> [REQUIREMENT]: Could you set down exactly the lines in the records below between the line holding "pink cutting board: 2 -> 0" and the line holding "yellow cheese: 2 -> 1", inclusive?

> [EXTRACTED RECORDS]:

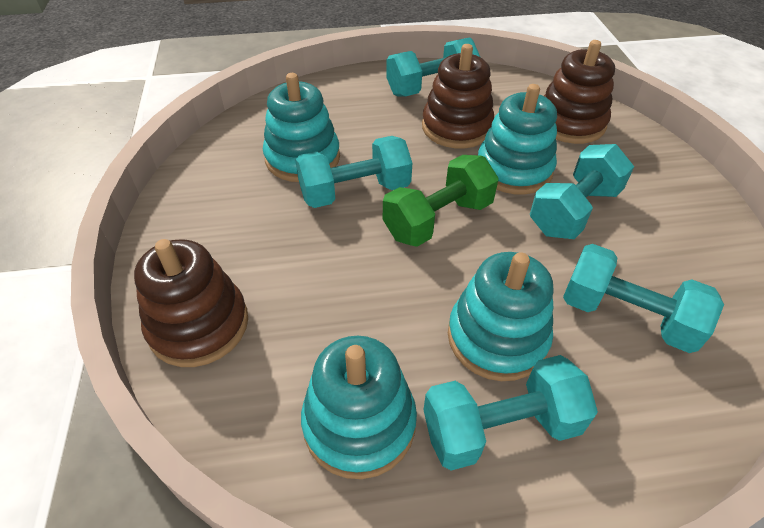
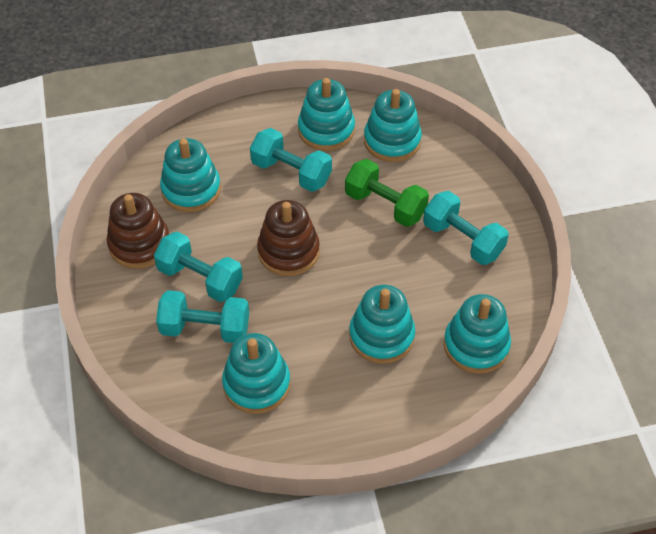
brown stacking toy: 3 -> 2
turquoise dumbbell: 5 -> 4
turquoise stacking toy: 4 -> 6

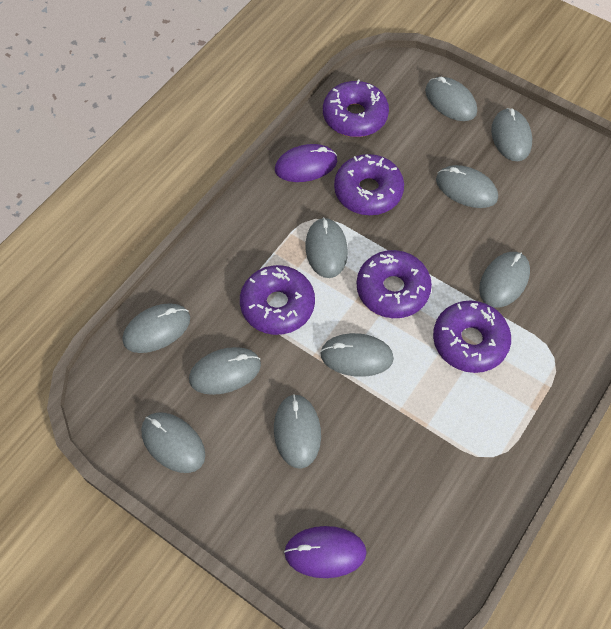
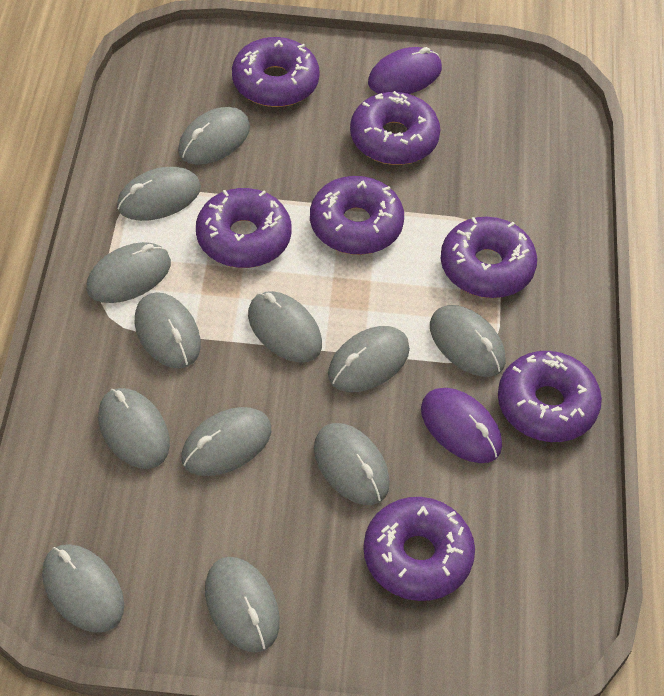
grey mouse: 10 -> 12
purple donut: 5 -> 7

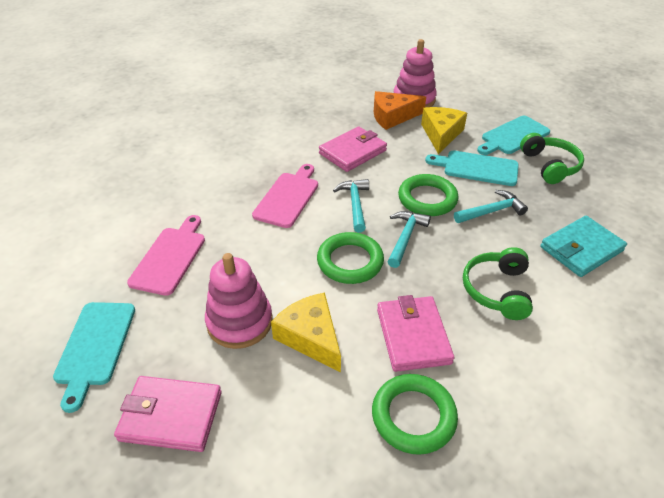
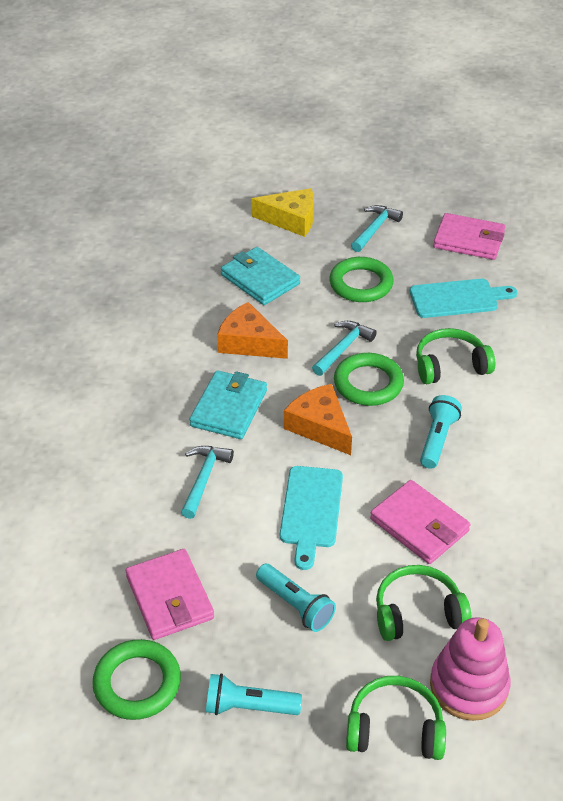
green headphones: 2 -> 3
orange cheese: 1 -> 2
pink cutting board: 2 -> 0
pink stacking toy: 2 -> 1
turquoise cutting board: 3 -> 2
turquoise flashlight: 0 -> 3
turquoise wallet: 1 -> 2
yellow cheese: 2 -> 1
==
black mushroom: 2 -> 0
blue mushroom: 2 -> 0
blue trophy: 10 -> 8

> [ANSWER]:
pink cutting board: 2 -> 0
pink stacking toy: 2 -> 1
turquoise cutting board: 3 -> 2
turquoise flashlight: 0 -> 3
turquoise wallet: 1 -> 2
yellow cheese: 2 -> 1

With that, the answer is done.